» **Task description**
Below are entries; copy exactly, and only, the lines from the one containing "L1: 22mH (LEDK, W25) -> none" through their final line, leaving out pictures.

Before-and-after change records
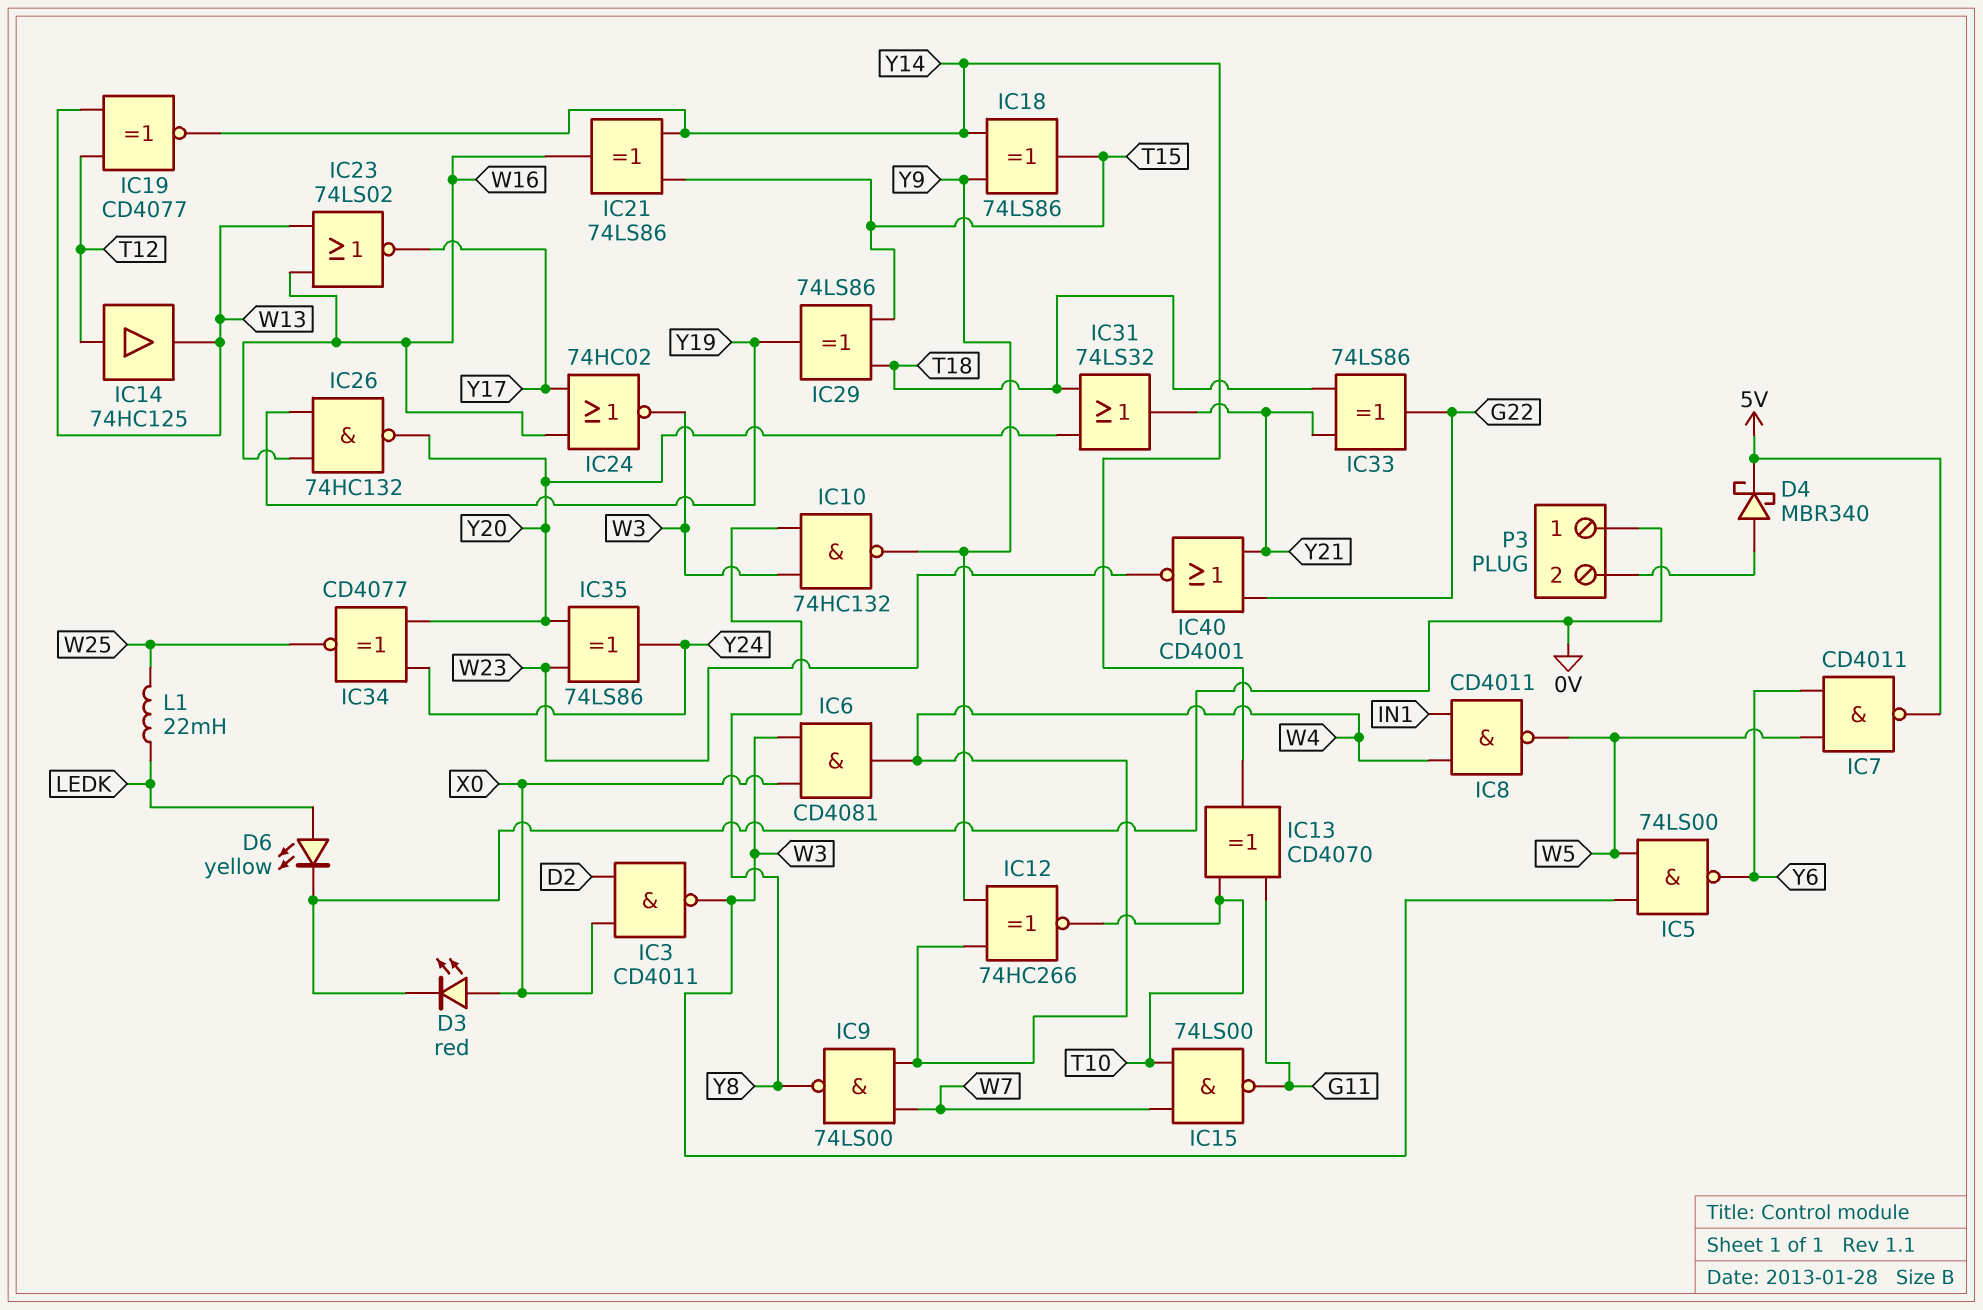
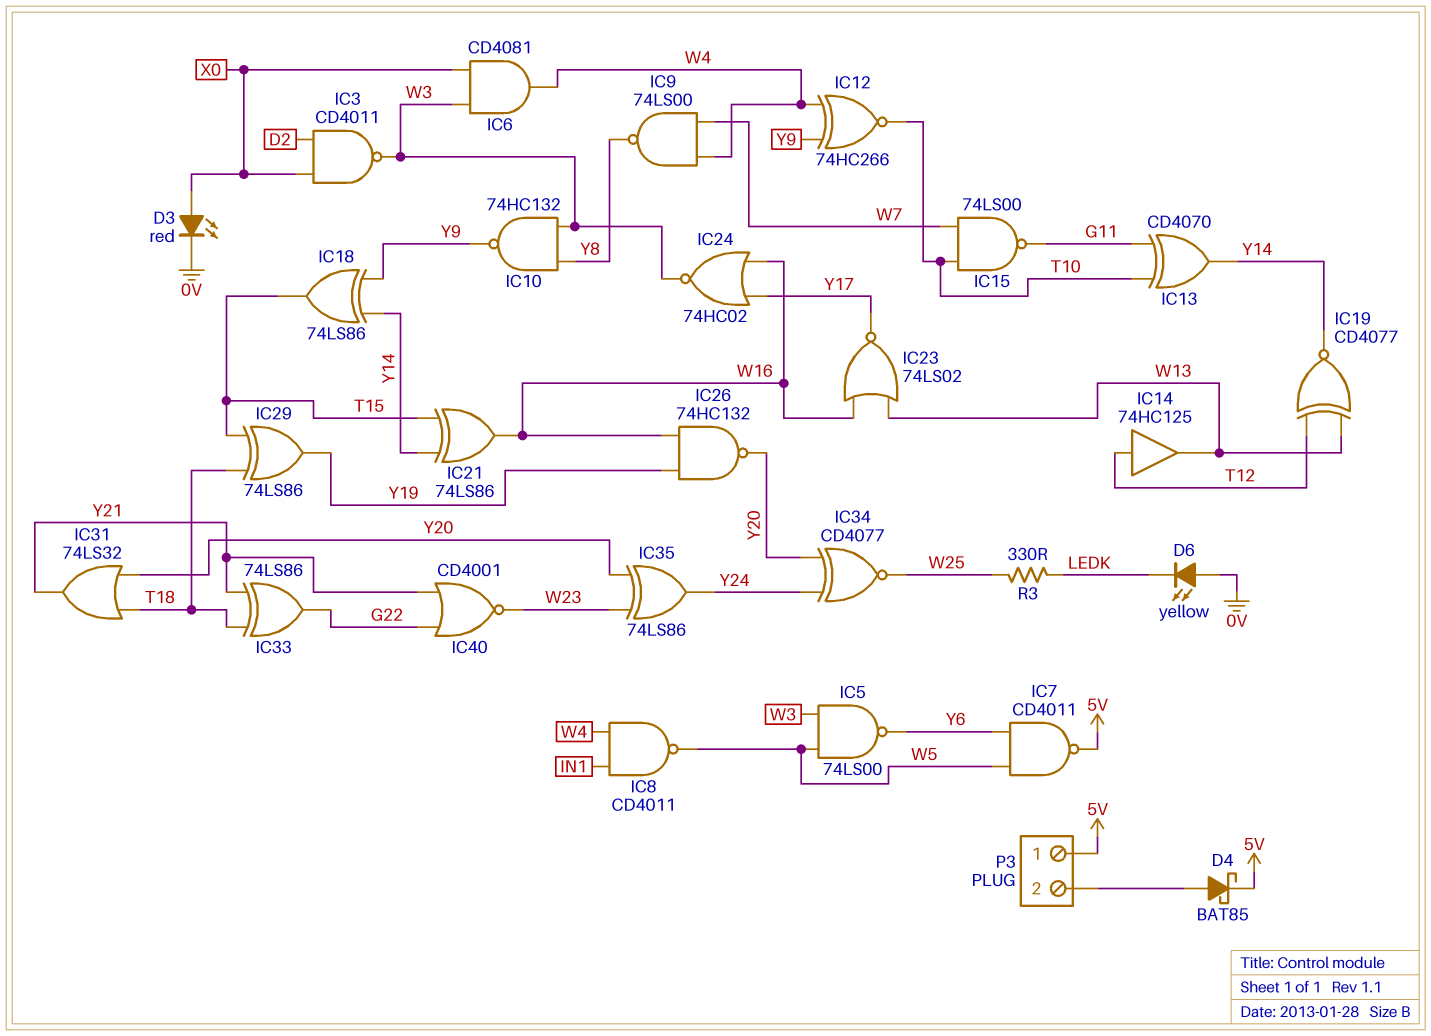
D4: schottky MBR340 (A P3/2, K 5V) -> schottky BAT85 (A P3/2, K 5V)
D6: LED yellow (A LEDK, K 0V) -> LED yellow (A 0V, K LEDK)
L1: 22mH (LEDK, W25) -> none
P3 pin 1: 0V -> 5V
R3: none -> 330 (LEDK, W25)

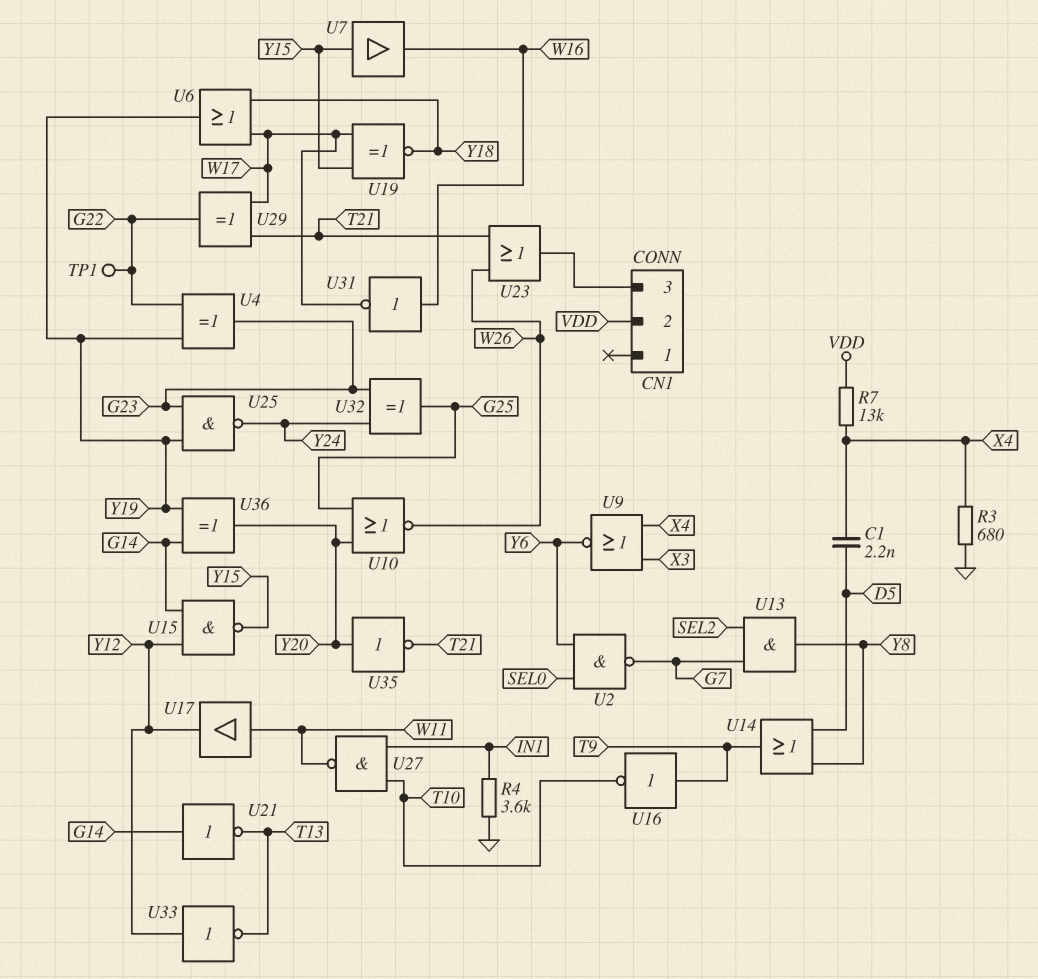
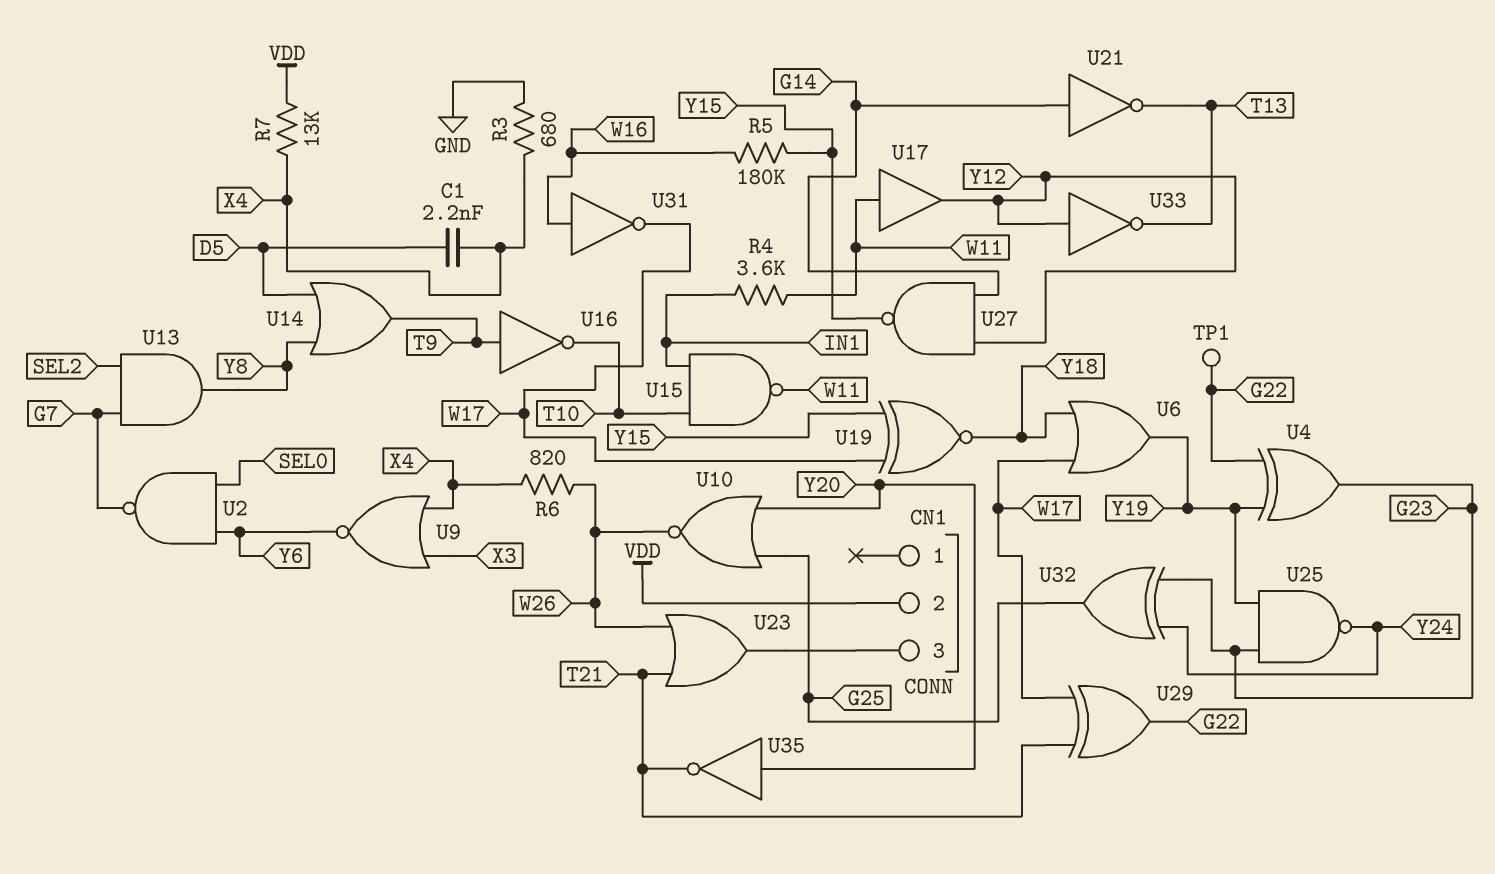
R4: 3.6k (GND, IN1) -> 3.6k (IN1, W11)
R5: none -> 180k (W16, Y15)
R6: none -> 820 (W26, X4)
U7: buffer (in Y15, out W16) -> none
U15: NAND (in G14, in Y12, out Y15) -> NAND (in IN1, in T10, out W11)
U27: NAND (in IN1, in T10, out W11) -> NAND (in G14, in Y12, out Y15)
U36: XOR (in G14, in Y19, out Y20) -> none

» **Exercise solution**
L1: 22mH (LEDK, W25) -> none
P3 pin 1: 0V -> 5V
R3: none -> 330 (LEDK, W25)

R4: 3.6k (GND, IN1) -> 3.6k (IN1, W11)
R5: none -> 180k (W16, Y15)
R6: none -> 820 (W26, X4)
U7: buffer (in Y15, out W16) -> none
U15: NAND (in G14, in Y12, out Y15) -> NAND (in IN1, in T10, out W11)
U27: NAND (in IN1, in T10, out W11) -> NAND (in G14, in Y12, out Y15)
U36: XOR (in G14, in Y19, out Y20) -> none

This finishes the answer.